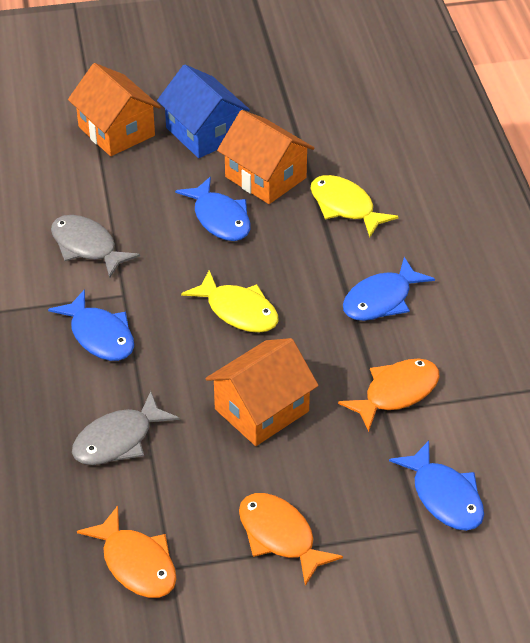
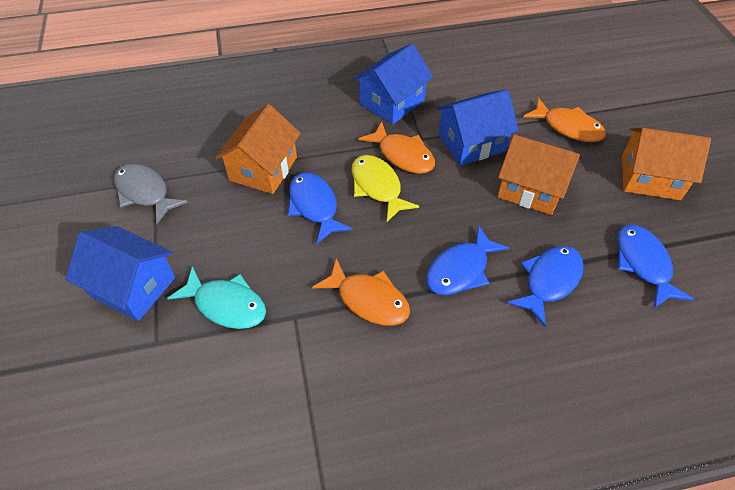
blue house: 1 -> 3
grey fish: 2 -> 1
turquoise fish: 0 -> 1
yellow fish: 2 -> 1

-----

About this task: Each line above that contains the string "fish" should be identified and copied.

Result for this task:
grey fish: 2 -> 1
turquoise fish: 0 -> 1
yellow fish: 2 -> 1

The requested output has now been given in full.